▶ Material for this task:
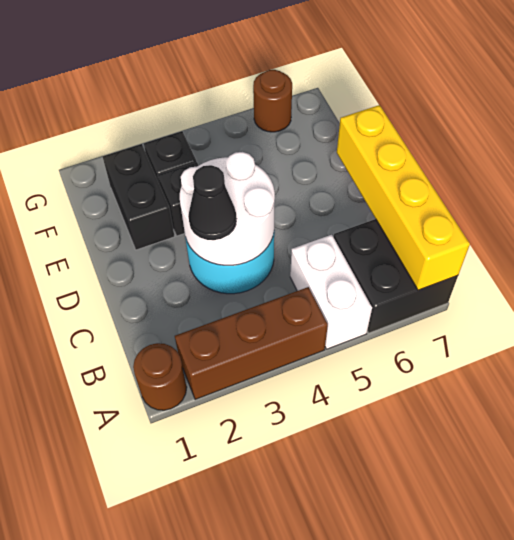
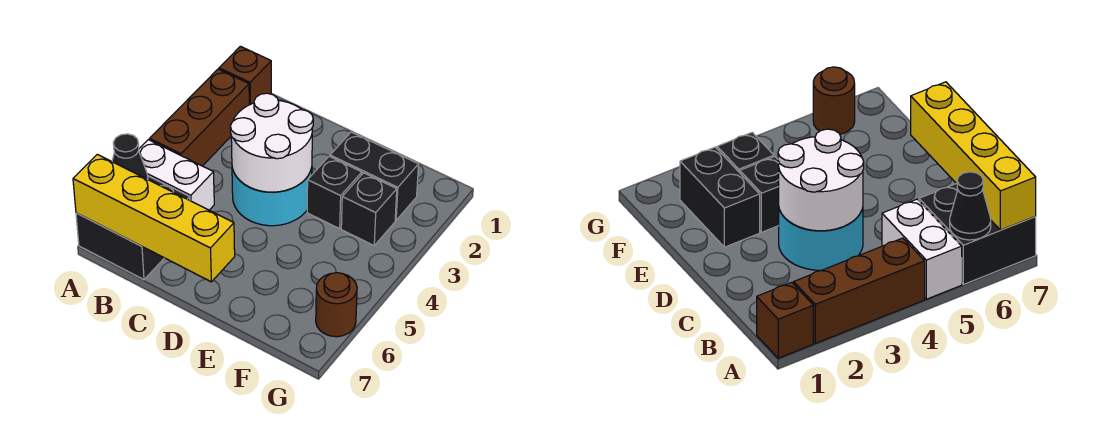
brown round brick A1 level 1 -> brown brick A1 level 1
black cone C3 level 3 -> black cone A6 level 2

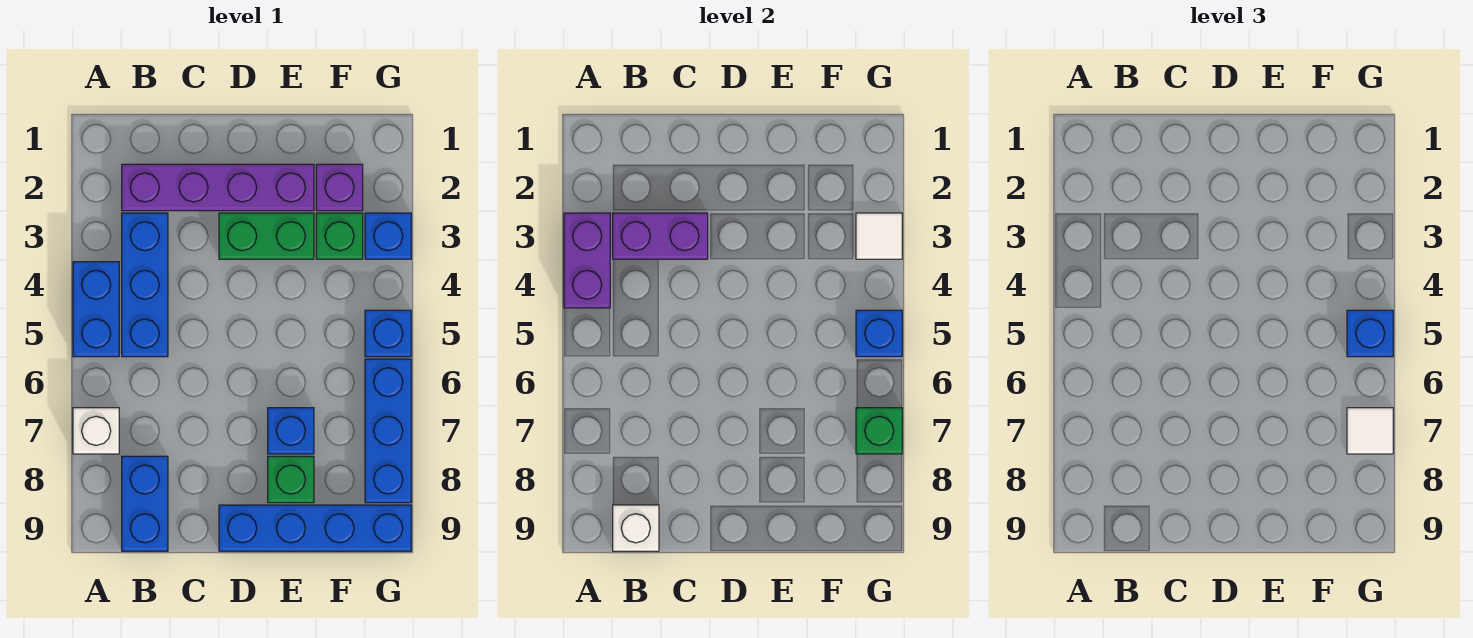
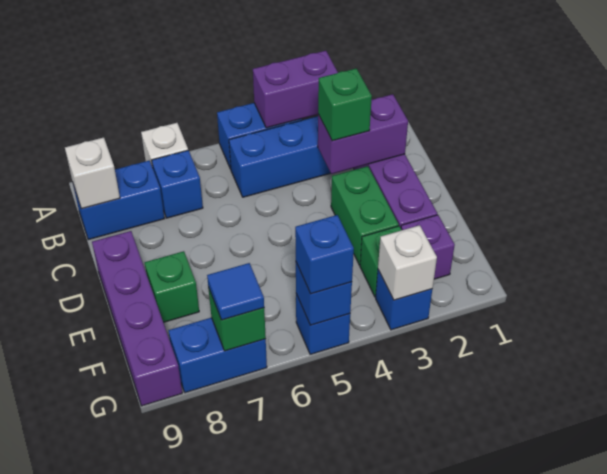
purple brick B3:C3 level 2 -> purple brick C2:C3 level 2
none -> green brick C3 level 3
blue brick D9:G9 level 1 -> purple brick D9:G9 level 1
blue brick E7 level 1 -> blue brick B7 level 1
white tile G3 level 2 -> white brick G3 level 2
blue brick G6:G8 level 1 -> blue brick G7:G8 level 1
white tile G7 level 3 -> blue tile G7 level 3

▶ Problem statement: When a line of the material holds the string "brick", copy that line.

▶ Response area:
brown round brick A1 level 1 -> brown brick A1 level 1
purple brick B3:C3 level 2 -> purple brick C2:C3 level 2
none -> green brick C3 level 3
blue brick D9:G9 level 1 -> purple brick D9:G9 level 1
blue brick E7 level 1 -> blue brick B7 level 1
white tile G3 level 2 -> white brick G3 level 2
blue brick G6:G8 level 1 -> blue brick G7:G8 level 1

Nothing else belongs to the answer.